----- SUPPLIED RECORDS

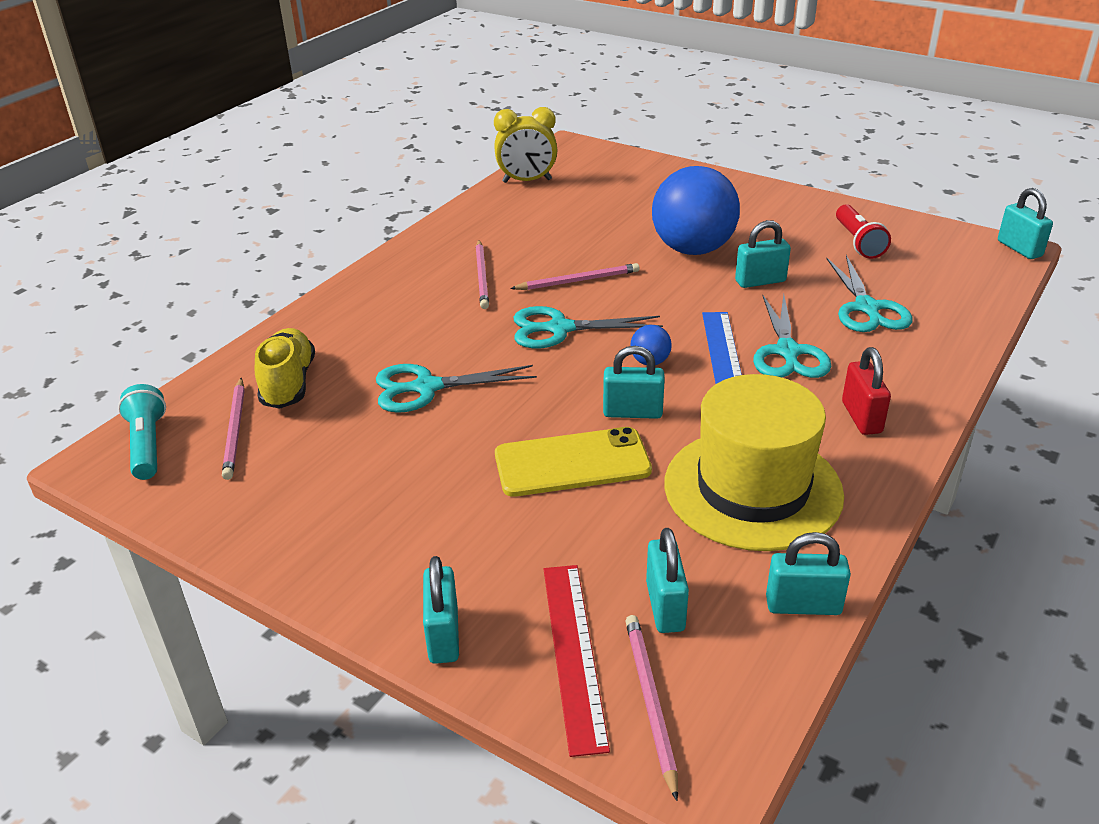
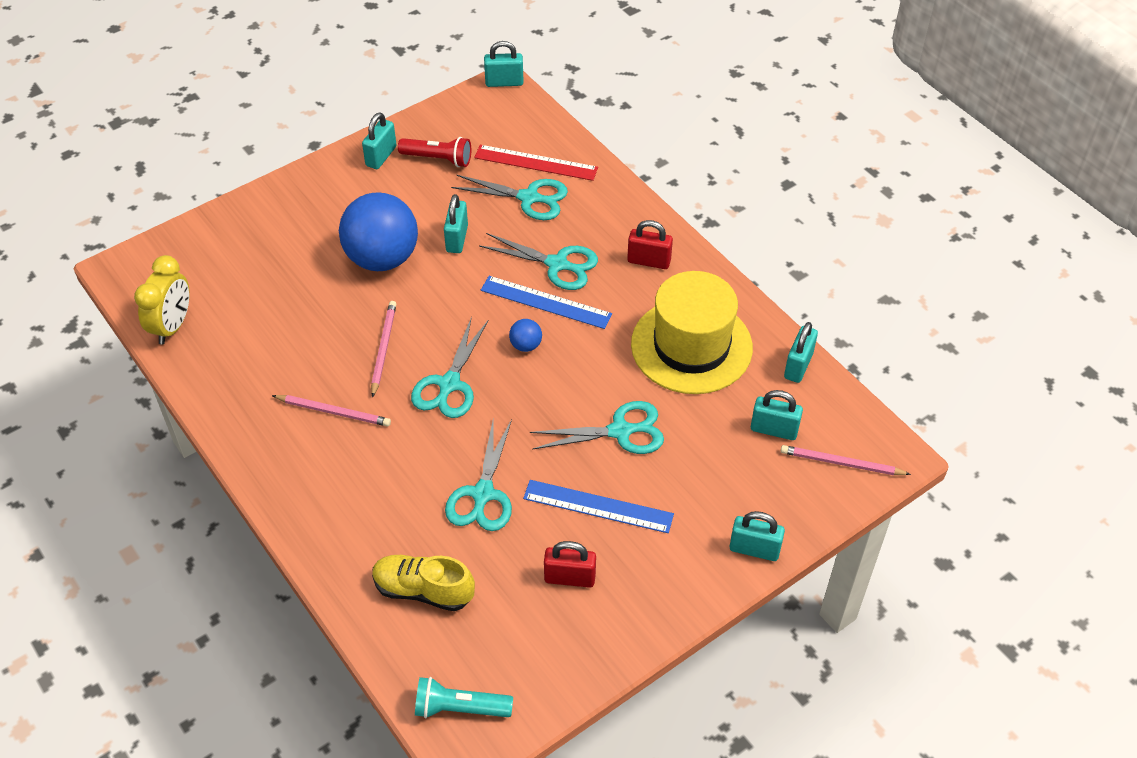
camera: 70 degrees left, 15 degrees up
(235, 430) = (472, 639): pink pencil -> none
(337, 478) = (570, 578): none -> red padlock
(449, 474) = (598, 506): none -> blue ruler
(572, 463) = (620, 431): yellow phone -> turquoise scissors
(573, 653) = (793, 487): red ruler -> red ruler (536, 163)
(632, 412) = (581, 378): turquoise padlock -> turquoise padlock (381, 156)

----------

All that is wanted is the lines from the one containing "(235, 430) = (472, 639): pink pencil -> none" through the last line of the records, restated word for word.

EXPECTED ANSWER:
(235, 430) = (472, 639): pink pencil -> none
(337, 478) = (570, 578): none -> red padlock
(449, 474) = (598, 506): none -> blue ruler
(572, 463) = (620, 431): yellow phone -> turquoise scissors
(573, 653) = (793, 487): red ruler -> red ruler (536, 163)
(632, 412) = (581, 378): turquoise padlock -> turquoise padlock (381, 156)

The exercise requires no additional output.